— Records shown —
§ §
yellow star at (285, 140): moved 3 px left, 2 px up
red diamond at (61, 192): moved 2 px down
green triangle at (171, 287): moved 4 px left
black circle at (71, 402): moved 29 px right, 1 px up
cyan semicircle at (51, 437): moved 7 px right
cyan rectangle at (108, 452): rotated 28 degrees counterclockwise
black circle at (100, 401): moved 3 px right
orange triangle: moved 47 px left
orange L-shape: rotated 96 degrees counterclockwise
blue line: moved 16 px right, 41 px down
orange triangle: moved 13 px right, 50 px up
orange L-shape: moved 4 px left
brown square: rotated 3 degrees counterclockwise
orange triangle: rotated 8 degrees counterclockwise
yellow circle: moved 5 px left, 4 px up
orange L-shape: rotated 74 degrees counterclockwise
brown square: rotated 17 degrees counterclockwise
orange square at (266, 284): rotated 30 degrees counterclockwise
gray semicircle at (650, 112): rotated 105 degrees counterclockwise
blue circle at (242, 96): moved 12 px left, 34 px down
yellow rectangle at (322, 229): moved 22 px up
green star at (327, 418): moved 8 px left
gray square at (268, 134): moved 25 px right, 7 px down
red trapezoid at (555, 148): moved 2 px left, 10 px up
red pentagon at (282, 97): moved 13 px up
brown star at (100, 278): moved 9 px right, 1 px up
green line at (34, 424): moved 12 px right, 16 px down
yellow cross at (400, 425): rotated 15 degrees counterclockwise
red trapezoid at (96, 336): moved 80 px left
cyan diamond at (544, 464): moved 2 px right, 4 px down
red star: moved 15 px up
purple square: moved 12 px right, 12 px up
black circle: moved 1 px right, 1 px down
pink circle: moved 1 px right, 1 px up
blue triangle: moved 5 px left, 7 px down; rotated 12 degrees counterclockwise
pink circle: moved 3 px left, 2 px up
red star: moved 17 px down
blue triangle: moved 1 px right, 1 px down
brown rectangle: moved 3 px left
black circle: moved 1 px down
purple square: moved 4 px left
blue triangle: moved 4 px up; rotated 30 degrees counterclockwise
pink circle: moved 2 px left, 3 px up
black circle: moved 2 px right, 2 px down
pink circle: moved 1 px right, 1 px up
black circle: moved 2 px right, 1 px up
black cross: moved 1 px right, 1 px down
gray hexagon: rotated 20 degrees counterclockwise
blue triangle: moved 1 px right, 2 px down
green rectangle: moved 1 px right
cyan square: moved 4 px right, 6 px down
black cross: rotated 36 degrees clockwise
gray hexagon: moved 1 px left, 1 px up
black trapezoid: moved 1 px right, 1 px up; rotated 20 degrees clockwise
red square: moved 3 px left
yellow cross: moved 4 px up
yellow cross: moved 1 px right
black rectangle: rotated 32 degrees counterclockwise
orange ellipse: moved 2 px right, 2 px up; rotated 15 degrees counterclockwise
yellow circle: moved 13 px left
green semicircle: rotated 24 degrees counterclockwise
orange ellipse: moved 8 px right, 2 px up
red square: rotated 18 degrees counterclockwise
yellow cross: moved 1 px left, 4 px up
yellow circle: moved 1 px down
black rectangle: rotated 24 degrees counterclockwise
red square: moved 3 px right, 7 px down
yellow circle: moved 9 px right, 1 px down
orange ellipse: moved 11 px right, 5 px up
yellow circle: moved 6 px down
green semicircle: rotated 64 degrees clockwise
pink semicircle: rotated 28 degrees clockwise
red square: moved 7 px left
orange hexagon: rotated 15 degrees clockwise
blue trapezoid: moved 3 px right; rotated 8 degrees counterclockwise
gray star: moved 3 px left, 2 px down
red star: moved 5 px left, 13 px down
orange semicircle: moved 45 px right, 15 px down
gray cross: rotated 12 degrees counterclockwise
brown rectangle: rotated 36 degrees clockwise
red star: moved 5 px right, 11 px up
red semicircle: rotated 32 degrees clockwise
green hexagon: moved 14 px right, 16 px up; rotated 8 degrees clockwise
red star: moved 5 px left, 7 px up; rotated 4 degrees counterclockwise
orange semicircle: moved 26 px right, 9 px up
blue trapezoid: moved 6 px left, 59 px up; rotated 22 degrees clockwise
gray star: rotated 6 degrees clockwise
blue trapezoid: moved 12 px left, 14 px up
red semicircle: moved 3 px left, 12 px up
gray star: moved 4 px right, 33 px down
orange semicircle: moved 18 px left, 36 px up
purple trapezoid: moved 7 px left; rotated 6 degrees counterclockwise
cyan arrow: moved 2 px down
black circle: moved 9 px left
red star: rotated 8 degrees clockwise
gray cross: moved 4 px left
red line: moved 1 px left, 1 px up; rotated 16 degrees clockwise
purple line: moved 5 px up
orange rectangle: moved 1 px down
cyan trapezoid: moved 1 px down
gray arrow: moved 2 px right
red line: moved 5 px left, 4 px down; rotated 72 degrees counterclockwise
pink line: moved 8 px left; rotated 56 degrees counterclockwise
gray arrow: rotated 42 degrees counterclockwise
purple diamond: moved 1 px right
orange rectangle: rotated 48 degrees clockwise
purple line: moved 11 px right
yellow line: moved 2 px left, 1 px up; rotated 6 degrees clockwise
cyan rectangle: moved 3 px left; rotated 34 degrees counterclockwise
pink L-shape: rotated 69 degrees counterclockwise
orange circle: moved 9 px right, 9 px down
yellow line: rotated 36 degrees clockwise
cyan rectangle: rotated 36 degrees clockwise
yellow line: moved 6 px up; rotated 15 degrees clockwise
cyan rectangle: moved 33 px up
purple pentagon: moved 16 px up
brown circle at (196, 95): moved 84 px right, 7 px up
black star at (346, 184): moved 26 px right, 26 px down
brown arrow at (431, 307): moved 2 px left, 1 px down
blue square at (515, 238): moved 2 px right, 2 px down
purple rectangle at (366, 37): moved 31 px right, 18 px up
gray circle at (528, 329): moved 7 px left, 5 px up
§ §
— Instructions to follow —
Copy out every one of the records above, word for word, with nothing added or left out.

— Task solution —
yellow star at (285, 140): moved 3 px left, 2 px up
red diamond at (61, 192): moved 2 px down
green triangle at (171, 287): moved 4 px left
black circle at (71, 402): moved 29 px right, 1 px up
cyan semicircle at (51, 437): moved 7 px right
cyan rectangle at (108, 452): rotated 28 degrees counterclockwise
black circle at (100, 401): moved 3 px right
orange triangle: moved 47 px left
orange L-shape: rotated 96 degrees counterclockwise
blue line: moved 16 px right, 41 px down
orange triangle: moved 13 px right, 50 px up
orange L-shape: moved 4 px left
brown square: rotated 3 degrees counterclockwise
orange triangle: rotated 8 degrees counterclockwise
yellow circle: moved 5 px left, 4 px up
orange L-shape: rotated 74 degrees counterclockwise
brown square: rotated 17 degrees counterclockwise
orange square at (266, 284): rotated 30 degrees counterclockwise
gray semicircle at (650, 112): rotated 105 degrees counterclockwise
blue circle at (242, 96): moved 12 px left, 34 px down
yellow rectangle at (322, 229): moved 22 px up
green star at (327, 418): moved 8 px left
gray square at (268, 134): moved 25 px right, 7 px down
red trapezoid at (555, 148): moved 2 px left, 10 px up
red pentagon at (282, 97): moved 13 px up
brown star at (100, 278): moved 9 px right, 1 px up
green line at (34, 424): moved 12 px right, 16 px down
yellow cross at (400, 425): rotated 15 degrees counterclockwise
red trapezoid at (96, 336): moved 80 px left
cyan diamond at (544, 464): moved 2 px right, 4 px down
red star: moved 15 px up
purple square: moved 12 px right, 12 px up
black circle: moved 1 px right, 1 px down
pink circle: moved 1 px right, 1 px up
blue triangle: moved 5 px left, 7 px down; rotated 12 degrees counterclockwise
pink circle: moved 3 px left, 2 px up
red star: moved 17 px down
blue triangle: moved 1 px right, 1 px down
brown rectangle: moved 3 px left
black circle: moved 1 px down
purple square: moved 4 px left
blue triangle: moved 4 px up; rotated 30 degrees counterclockwise
pink circle: moved 2 px left, 3 px up
black circle: moved 2 px right, 2 px down
pink circle: moved 1 px right, 1 px up
black circle: moved 2 px right, 1 px up
black cross: moved 1 px right, 1 px down
gray hexagon: rotated 20 degrees counterclockwise
blue triangle: moved 1 px right, 2 px down
green rectangle: moved 1 px right
cyan square: moved 4 px right, 6 px down
black cross: rotated 36 degrees clockwise
gray hexagon: moved 1 px left, 1 px up
black trapezoid: moved 1 px right, 1 px up; rotated 20 degrees clockwise
red square: moved 3 px left
yellow cross: moved 4 px up
yellow cross: moved 1 px right
black rectangle: rotated 32 degrees counterclockwise
orange ellipse: moved 2 px right, 2 px up; rotated 15 degrees counterclockwise
yellow circle: moved 13 px left
green semicircle: rotated 24 degrees counterclockwise
orange ellipse: moved 8 px right, 2 px up
red square: rotated 18 degrees counterclockwise
yellow cross: moved 1 px left, 4 px up
yellow circle: moved 1 px down
black rectangle: rotated 24 degrees counterclockwise
red square: moved 3 px right, 7 px down
yellow circle: moved 9 px right, 1 px down
orange ellipse: moved 11 px right, 5 px up
yellow circle: moved 6 px down
green semicircle: rotated 64 degrees clockwise
pink semicircle: rotated 28 degrees clockwise
red square: moved 7 px left
orange hexagon: rotated 15 degrees clockwise
blue trapezoid: moved 3 px right; rotated 8 degrees counterclockwise
gray star: moved 3 px left, 2 px down
red star: moved 5 px left, 13 px down
orange semicircle: moved 45 px right, 15 px down
gray cross: rotated 12 degrees counterclockwise
brown rectangle: rotated 36 degrees clockwise
red star: moved 5 px right, 11 px up
red semicircle: rotated 32 degrees clockwise
green hexagon: moved 14 px right, 16 px up; rotated 8 degrees clockwise
red star: moved 5 px left, 7 px up; rotated 4 degrees counterclockwise
orange semicircle: moved 26 px right, 9 px up
blue trapezoid: moved 6 px left, 59 px up; rotated 22 degrees clockwise
gray star: rotated 6 degrees clockwise
blue trapezoid: moved 12 px left, 14 px up
red semicircle: moved 3 px left, 12 px up
gray star: moved 4 px right, 33 px down
orange semicircle: moved 18 px left, 36 px up
purple trapezoid: moved 7 px left; rotated 6 degrees counterclockwise
cyan arrow: moved 2 px down
black circle: moved 9 px left
red star: rotated 8 degrees clockwise
gray cross: moved 4 px left
red line: moved 1 px left, 1 px up; rotated 16 degrees clockwise
purple line: moved 5 px up
orange rectangle: moved 1 px down
cyan trapezoid: moved 1 px down
gray arrow: moved 2 px right
red line: moved 5 px left, 4 px down; rotated 72 degrees counterclockwise
pink line: moved 8 px left; rotated 56 degrees counterclockwise
gray arrow: rotated 42 degrees counterclockwise
purple diamond: moved 1 px right
orange rectangle: rotated 48 degrees clockwise
purple line: moved 11 px right
yellow line: moved 2 px left, 1 px up; rotated 6 degrees clockwise
cyan rectangle: moved 3 px left; rotated 34 degrees counterclockwise
pink L-shape: rotated 69 degrees counterclockwise
orange circle: moved 9 px right, 9 px down
yellow line: rotated 36 degrees clockwise
cyan rectangle: rotated 36 degrees clockwise
yellow line: moved 6 px up; rotated 15 degrees clockwise
cyan rectangle: moved 33 px up
purple pentagon: moved 16 px up
brown circle at (196, 95): moved 84 px right, 7 px up
black star at (346, 184): moved 26 px right, 26 px down
brown arrow at (431, 307): moved 2 px left, 1 px down
blue square at (515, 238): moved 2 px right, 2 px down
purple rectangle at (366, 37): moved 31 px right, 18 px up
gray circle at (528, 329): moved 7 px left, 5 px up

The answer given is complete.